__Exercise details__:
From the first line to the last, repeat the data exactly and drop the pictures.

__Data excerpts__:
Content starts

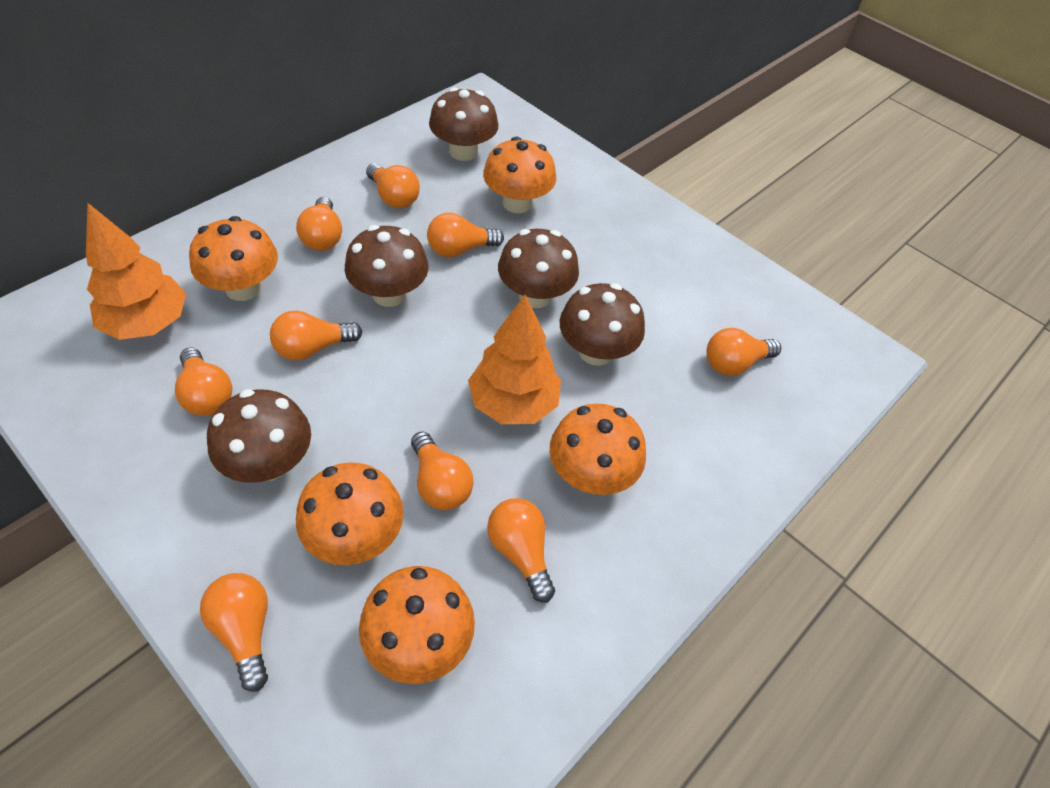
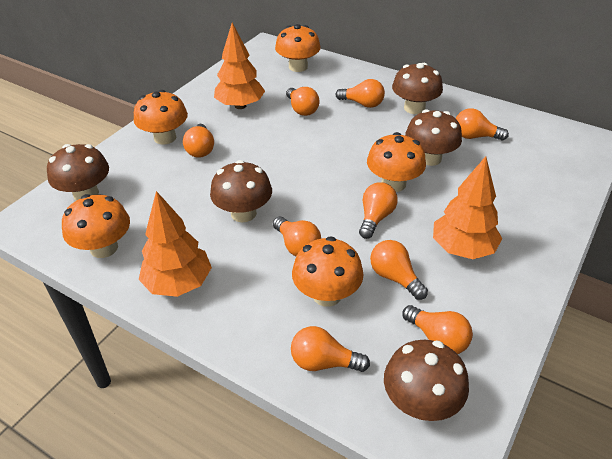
orange tree: 2 -> 3

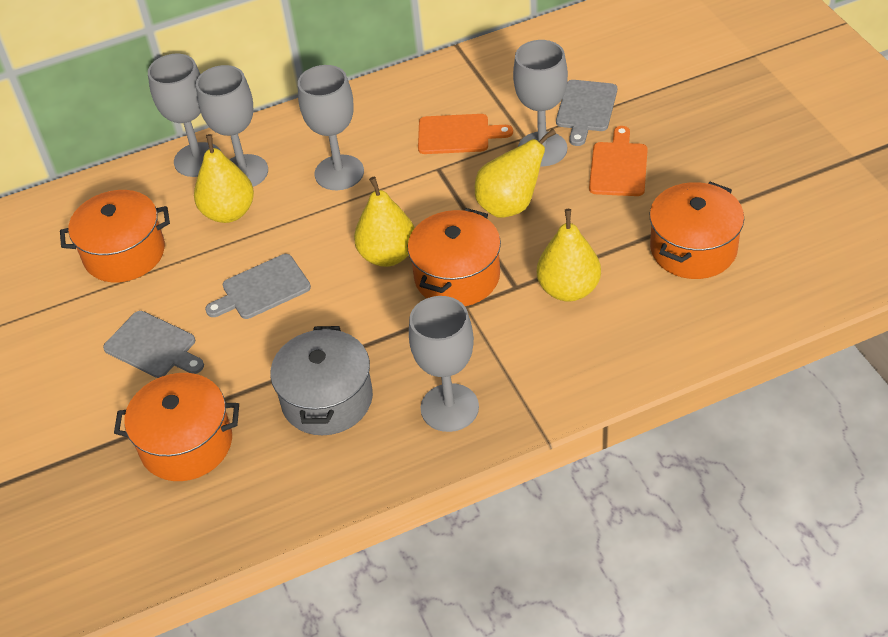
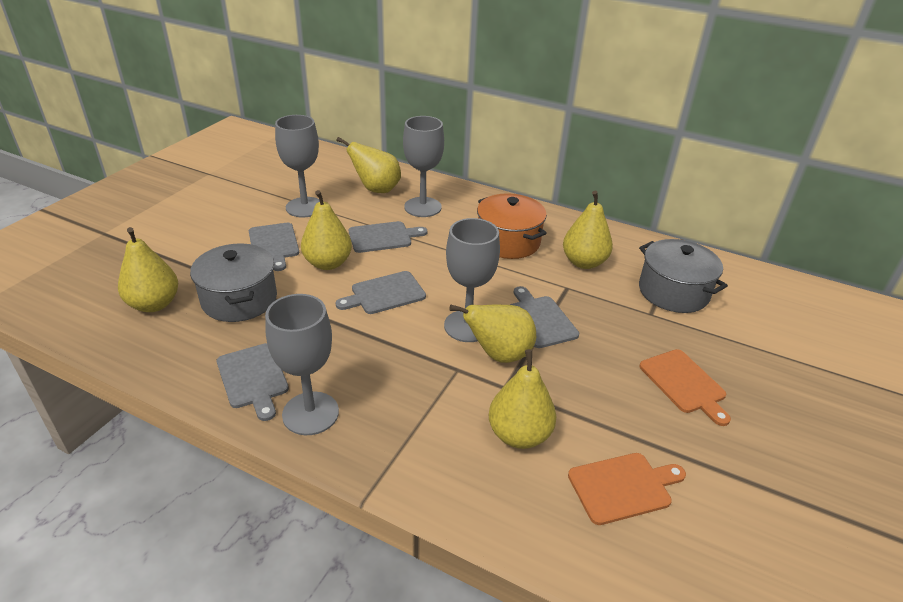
grey cutting board: 3 -> 5
grey goblet: 5 -> 4
grey pot: 1 -> 2
orange pot: 4 -> 1
yellow pear: 4 -> 6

Content ends

__Task response__:
orange tree: 2 -> 3

grey cutting board: 3 -> 5
grey goblet: 5 -> 4
grey pot: 1 -> 2
orange pot: 4 -> 1
yellow pear: 4 -> 6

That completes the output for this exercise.